Reproduce exactly, and only, the lines below from the one containing "red pan [307,312,455,400]" through the one containing "black carton [254,116,329,234]".
[Input material — start]
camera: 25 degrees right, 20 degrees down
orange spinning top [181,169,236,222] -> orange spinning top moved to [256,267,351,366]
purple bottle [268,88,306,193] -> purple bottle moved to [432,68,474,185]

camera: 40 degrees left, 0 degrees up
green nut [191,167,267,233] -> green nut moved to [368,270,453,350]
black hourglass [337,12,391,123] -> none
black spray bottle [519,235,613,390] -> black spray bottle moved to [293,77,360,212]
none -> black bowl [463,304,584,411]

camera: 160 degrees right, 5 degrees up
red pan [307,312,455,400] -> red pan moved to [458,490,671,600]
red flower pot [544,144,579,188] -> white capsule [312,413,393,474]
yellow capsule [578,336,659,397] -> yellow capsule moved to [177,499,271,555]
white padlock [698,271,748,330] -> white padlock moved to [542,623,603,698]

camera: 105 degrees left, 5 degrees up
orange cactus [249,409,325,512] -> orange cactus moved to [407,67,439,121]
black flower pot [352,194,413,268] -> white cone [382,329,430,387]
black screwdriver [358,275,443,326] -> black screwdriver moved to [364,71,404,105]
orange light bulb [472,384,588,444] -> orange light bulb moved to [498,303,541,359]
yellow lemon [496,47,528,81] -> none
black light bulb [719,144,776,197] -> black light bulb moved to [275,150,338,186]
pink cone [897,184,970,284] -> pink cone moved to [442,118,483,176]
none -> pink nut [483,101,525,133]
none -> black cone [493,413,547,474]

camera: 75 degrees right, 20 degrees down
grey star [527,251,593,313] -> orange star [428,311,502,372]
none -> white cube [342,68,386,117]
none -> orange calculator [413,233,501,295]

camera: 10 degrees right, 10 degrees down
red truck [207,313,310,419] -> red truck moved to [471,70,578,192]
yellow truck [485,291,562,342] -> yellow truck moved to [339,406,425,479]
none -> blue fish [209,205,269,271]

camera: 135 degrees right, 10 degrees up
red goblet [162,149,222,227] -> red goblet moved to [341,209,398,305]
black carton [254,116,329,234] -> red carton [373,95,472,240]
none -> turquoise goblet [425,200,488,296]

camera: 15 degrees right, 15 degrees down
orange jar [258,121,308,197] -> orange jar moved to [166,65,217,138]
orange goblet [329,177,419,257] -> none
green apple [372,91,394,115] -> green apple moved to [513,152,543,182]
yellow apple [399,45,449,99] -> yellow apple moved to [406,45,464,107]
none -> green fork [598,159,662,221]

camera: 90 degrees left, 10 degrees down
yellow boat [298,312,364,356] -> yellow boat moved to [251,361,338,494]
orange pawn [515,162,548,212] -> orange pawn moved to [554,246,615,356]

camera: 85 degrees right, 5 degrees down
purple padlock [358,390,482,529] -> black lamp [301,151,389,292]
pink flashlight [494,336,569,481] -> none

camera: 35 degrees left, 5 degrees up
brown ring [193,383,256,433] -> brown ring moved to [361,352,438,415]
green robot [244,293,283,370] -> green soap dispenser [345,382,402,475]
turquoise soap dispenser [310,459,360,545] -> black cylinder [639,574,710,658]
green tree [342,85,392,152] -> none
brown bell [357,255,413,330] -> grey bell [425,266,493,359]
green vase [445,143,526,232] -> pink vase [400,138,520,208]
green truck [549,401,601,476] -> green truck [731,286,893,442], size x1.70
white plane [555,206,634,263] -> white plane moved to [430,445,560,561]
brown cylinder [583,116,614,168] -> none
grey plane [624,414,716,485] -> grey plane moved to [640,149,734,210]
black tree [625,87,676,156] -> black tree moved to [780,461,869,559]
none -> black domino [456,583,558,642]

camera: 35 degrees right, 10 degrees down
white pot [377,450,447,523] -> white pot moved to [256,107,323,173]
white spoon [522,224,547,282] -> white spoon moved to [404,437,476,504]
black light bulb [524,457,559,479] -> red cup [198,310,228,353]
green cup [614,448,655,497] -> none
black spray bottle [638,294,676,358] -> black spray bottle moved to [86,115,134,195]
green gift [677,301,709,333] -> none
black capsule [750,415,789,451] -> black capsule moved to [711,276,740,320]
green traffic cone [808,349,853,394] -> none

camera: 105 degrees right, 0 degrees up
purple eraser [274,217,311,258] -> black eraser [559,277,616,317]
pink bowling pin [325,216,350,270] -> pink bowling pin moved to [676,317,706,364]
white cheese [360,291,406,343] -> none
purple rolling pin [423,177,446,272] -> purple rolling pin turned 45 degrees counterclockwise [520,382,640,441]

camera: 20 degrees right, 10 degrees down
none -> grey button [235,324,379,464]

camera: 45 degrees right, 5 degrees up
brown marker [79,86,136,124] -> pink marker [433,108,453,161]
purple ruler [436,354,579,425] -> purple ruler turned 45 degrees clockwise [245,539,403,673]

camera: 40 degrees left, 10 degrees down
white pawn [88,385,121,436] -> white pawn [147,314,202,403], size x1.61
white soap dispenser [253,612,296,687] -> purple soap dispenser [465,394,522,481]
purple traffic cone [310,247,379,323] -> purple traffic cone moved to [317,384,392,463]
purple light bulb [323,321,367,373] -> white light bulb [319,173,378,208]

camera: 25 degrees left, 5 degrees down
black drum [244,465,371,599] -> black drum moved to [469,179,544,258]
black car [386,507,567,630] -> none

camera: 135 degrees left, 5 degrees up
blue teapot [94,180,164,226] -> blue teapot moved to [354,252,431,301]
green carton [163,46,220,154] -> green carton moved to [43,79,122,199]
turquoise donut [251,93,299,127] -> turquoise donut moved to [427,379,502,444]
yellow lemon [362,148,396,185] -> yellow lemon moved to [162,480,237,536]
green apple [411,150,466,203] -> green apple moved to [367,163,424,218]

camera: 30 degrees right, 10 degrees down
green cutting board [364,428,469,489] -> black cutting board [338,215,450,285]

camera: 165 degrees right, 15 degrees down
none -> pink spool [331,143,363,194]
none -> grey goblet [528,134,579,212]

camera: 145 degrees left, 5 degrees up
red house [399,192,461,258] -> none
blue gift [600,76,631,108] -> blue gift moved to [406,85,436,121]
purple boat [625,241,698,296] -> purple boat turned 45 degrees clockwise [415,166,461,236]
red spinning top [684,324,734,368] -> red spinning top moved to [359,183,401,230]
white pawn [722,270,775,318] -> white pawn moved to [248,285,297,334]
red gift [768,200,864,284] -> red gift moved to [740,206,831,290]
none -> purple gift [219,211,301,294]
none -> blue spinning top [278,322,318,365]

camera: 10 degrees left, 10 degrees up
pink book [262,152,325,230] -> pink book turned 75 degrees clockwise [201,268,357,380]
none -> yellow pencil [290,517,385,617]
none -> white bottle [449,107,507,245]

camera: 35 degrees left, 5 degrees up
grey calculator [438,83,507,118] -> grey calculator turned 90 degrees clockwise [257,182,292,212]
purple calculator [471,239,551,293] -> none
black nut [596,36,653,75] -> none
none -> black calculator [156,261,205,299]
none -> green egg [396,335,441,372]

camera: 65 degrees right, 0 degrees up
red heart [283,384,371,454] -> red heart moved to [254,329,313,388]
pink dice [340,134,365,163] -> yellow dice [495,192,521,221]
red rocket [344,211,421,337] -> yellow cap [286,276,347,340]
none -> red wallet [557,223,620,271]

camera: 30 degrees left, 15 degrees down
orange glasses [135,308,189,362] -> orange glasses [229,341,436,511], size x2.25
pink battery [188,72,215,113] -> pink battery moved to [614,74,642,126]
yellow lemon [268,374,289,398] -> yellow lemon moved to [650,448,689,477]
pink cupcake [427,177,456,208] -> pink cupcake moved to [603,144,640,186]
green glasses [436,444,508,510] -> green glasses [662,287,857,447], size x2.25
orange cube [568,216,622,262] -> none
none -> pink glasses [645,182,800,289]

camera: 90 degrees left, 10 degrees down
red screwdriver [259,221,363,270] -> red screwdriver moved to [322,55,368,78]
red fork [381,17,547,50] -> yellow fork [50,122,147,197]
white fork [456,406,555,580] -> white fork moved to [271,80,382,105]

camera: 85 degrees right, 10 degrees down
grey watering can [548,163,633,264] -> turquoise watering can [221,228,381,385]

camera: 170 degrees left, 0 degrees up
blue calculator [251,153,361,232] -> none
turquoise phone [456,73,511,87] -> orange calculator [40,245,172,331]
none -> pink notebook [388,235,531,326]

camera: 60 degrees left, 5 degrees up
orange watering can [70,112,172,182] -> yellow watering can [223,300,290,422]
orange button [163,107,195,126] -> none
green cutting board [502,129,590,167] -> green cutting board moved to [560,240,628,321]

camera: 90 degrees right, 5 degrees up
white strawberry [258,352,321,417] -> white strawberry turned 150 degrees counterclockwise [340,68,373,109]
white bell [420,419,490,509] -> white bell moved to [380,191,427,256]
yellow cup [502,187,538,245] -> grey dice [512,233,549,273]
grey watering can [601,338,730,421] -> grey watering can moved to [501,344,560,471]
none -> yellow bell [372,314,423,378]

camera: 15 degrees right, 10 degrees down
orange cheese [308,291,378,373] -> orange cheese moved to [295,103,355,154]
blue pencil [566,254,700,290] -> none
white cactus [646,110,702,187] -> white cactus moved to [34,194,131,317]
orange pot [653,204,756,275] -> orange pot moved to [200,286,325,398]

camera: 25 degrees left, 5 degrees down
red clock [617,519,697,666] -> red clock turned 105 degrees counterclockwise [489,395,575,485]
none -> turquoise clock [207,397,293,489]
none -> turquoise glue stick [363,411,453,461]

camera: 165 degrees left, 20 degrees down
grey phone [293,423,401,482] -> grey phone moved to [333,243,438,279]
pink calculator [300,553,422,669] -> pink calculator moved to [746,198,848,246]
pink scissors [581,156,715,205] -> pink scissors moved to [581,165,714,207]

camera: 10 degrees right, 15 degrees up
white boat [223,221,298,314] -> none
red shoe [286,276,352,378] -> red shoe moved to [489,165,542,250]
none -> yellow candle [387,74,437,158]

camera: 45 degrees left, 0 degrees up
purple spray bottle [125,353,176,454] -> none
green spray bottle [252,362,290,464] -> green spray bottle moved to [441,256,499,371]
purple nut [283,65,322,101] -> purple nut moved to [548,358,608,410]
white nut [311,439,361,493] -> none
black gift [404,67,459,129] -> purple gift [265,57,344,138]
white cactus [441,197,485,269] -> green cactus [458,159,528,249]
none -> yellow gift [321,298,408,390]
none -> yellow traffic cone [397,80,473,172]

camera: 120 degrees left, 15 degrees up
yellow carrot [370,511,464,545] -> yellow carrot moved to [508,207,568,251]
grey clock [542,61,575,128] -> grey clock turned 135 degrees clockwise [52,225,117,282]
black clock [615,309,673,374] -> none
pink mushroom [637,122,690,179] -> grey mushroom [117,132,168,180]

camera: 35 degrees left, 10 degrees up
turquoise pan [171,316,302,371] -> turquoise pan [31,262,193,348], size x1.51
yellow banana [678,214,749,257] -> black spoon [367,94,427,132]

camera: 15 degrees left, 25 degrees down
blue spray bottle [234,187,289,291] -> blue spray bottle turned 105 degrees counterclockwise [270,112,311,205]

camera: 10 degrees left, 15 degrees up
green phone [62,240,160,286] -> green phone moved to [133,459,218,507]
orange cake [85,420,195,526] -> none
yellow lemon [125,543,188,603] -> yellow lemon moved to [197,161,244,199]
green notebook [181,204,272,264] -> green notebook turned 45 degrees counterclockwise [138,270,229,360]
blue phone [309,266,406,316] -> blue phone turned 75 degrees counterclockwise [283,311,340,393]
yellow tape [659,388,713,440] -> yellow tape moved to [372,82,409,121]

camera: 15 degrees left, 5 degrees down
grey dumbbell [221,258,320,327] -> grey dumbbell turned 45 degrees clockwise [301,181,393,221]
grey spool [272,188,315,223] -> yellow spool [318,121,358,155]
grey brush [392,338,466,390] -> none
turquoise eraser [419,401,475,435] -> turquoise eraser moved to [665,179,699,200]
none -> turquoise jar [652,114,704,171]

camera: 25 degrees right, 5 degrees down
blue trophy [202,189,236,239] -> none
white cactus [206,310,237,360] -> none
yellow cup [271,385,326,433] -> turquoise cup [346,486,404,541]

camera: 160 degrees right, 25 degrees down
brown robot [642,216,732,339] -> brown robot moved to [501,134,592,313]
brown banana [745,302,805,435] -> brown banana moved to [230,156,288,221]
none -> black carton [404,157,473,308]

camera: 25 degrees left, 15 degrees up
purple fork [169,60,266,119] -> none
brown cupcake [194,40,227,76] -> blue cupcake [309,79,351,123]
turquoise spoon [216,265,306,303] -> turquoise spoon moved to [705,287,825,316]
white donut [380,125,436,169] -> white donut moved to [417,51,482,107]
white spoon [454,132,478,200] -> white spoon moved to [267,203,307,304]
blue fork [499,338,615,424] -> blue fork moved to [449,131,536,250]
[Input material — finish]
- Problem solution
red pan [307,312,455,400] -> red pan moved to [458,490,671,600]
red flower pot [544,144,579,188] -> white capsule [312,413,393,474]
yellow capsule [578,336,659,397] -> yellow capsule moved to [177,499,271,555]
white padlock [698,271,748,330] -> white padlock moved to [542,623,603,698]

camera: 105 degrees left, 5 degrees up
orange cactus [249,409,325,512] -> orange cactus moved to [407,67,439,121]
black flower pot [352,194,413,268] -> white cone [382,329,430,387]
black screwdriver [358,275,443,326] -> black screwdriver moved to [364,71,404,105]
orange light bulb [472,384,588,444] -> orange light bulb moved to [498,303,541,359]
yellow lemon [496,47,528,81] -> none
black light bulb [719,144,776,197] -> black light bulb moved to [275,150,338,186]
pink cone [897,184,970,284] -> pink cone moved to [442,118,483,176]
none -> pink nut [483,101,525,133]
none -> black cone [493,413,547,474]

camera: 75 degrees right, 20 degrees down
grey star [527,251,593,313] -> orange star [428,311,502,372]
none -> white cube [342,68,386,117]
none -> orange calculator [413,233,501,295]

camera: 10 degrees right, 10 degrees down
red truck [207,313,310,419] -> red truck moved to [471,70,578,192]
yellow truck [485,291,562,342] -> yellow truck moved to [339,406,425,479]
none -> blue fish [209,205,269,271]

camera: 135 degrees right, 10 degrees up
red goblet [162,149,222,227] -> red goblet moved to [341,209,398,305]
black carton [254,116,329,234] -> red carton [373,95,472,240]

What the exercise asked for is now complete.